- _YOUR TASK_:
Some entries follow. Reproduce exactly the lines starting at the one with "SW5: button (COM, RESET)" and stopping after the one with "TR1: NPN BC337".

[[ THE INPUT, beginning ]]

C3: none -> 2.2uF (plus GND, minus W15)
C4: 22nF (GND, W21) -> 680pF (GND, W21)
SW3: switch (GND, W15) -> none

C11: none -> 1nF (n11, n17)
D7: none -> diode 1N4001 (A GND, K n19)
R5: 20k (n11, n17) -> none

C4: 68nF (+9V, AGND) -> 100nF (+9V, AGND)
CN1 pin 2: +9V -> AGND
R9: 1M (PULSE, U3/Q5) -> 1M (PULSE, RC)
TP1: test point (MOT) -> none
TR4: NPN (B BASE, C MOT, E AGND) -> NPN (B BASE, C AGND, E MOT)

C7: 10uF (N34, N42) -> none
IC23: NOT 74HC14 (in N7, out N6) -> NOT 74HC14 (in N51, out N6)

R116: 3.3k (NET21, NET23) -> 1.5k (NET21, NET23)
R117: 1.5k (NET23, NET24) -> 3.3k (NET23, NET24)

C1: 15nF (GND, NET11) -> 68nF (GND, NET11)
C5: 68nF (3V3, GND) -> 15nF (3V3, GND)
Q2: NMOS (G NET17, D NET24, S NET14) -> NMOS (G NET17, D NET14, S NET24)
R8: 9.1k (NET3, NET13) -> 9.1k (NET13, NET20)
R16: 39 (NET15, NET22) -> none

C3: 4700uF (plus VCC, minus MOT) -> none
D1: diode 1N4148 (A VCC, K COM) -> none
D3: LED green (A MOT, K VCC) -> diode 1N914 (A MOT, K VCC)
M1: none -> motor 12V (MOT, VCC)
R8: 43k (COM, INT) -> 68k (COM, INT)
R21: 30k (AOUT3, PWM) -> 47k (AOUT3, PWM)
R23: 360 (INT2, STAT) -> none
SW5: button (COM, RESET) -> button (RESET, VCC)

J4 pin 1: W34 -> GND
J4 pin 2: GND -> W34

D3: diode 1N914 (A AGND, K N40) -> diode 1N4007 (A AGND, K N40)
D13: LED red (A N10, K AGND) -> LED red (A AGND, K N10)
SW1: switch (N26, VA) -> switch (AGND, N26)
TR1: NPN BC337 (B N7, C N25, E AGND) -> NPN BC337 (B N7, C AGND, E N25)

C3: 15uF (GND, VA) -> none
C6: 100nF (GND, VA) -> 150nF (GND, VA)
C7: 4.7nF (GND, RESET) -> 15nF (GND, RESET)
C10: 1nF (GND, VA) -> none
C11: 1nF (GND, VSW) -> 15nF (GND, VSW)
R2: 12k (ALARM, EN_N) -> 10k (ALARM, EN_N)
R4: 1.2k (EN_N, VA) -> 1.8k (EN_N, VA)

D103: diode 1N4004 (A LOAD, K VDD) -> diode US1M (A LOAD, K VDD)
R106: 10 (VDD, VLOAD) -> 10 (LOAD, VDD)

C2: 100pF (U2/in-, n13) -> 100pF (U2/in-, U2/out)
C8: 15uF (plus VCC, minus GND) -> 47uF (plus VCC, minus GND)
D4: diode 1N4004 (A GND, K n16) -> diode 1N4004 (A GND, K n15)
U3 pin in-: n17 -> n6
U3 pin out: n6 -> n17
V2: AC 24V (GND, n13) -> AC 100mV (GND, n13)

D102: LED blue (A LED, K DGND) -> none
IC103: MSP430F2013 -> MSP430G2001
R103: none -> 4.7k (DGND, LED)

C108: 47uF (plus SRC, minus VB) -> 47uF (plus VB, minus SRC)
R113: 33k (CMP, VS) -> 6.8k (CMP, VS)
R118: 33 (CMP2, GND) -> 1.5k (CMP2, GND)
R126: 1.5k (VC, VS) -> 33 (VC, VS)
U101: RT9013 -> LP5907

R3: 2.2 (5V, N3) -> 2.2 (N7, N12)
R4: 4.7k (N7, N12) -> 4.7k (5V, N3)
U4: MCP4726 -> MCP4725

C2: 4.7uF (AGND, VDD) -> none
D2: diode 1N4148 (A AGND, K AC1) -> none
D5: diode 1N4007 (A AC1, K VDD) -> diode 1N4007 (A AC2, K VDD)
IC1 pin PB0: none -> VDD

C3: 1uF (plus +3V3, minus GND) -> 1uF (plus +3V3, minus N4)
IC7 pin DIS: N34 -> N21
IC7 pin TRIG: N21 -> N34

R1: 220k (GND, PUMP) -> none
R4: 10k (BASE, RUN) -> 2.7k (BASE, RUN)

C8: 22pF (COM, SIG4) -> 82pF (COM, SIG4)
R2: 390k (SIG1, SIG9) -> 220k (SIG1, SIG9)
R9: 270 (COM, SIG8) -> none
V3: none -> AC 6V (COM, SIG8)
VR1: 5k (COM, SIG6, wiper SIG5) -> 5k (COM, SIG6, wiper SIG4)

[[ THE INPUT, end ]]

- _ANSWER TO THE PROBLEM_:
SW5: button (COM, RESET) -> button (RESET, VCC)

J4 pin 1: W34 -> GND
J4 pin 2: GND -> W34

D3: diode 1N914 (A AGND, K N40) -> diode 1N4007 (A AGND, K N40)
D13: LED red (A N10, K AGND) -> LED red (A AGND, K N10)
SW1: switch (N26, VA) -> switch (AGND, N26)
TR1: NPN BC337 (B N7, C N25, E AGND) -> NPN BC337 (B N7, C AGND, E N25)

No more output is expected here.